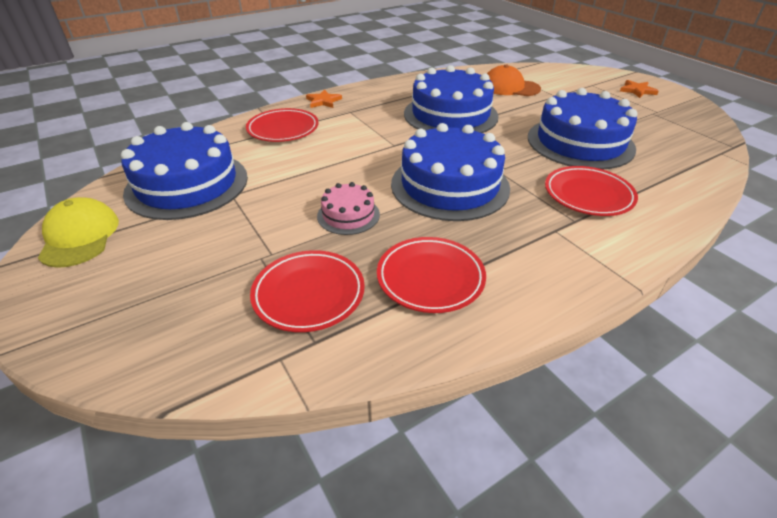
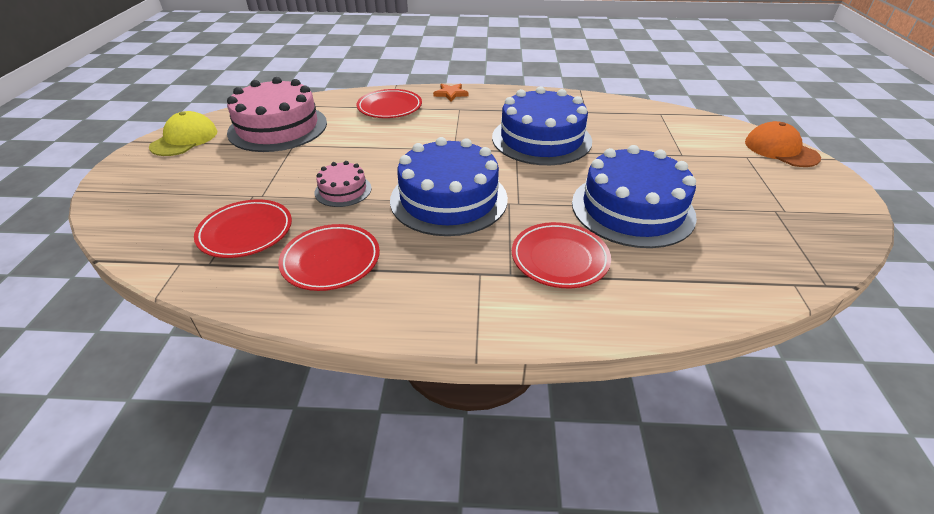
camera: 35 degrees right, 0 degrees up
(187, 184) = (278, 127): blue cake -> pink cake
(510, 87) = (643, 131): orange cap -> orange cap (780, 150)
(637, 91) = (798, 180): orange star -> none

### Your objective
Only the line containing "(187, 184) = (278, 127): blue" and the lines after it, through the end of the data, should be copied, exactly as they are.

### Answer section
(187, 184) = (278, 127): blue cake -> pink cake
(510, 87) = (643, 131): orange cap -> orange cap (780, 150)
(637, 91) = (798, 180): orange star -> none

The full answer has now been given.